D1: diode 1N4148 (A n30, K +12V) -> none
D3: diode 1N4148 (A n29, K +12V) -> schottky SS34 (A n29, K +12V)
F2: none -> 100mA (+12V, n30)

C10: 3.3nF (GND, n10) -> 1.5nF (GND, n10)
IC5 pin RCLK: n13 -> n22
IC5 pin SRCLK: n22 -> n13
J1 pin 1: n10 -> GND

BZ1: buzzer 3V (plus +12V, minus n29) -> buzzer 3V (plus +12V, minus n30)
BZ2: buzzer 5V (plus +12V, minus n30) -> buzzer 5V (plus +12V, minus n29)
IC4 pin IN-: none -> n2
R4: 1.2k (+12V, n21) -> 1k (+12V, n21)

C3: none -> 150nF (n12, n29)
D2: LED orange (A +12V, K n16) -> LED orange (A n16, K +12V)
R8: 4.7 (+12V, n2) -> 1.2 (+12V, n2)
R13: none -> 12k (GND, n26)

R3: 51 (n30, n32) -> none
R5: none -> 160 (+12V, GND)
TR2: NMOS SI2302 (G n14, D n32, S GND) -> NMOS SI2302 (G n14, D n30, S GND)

* * * *

# Task
The whole listing above must be copied exactly.

# Written answer
D1: diode 1N4148 (A n30, K +12V) -> none
D3: diode 1N4148 (A n29, K +12V) -> schottky SS34 (A n29, K +12V)
F2: none -> 100mA (+12V, n30)

C10: 3.3nF (GND, n10) -> 1.5nF (GND, n10)
IC5 pin RCLK: n13 -> n22
IC5 pin SRCLK: n22 -> n13
J1 pin 1: n10 -> GND

BZ1: buzzer 3V (plus +12V, minus n29) -> buzzer 3V (plus +12V, minus n30)
BZ2: buzzer 5V (plus +12V, minus n30) -> buzzer 5V (plus +12V, minus n29)
IC4 pin IN-: none -> n2
R4: 1.2k (+12V, n21) -> 1k (+12V, n21)

C3: none -> 150nF (n12, n29)
D2: LED orange (A +12V, K n16) -> LED orange (A n16, K +12V)
R8: 4.7 (+12V, n2) -> 1.2 (+12V, n2)
R13: none -> 12k (GND, n26)

R3: 51 (n30, n32) -> none
R5: none -> 160 (+12V, GND)
TR2: NMOS SI2302 (G n14, D n32, S GND) -> NMOS SI2302 (G n14, D n30, S GND)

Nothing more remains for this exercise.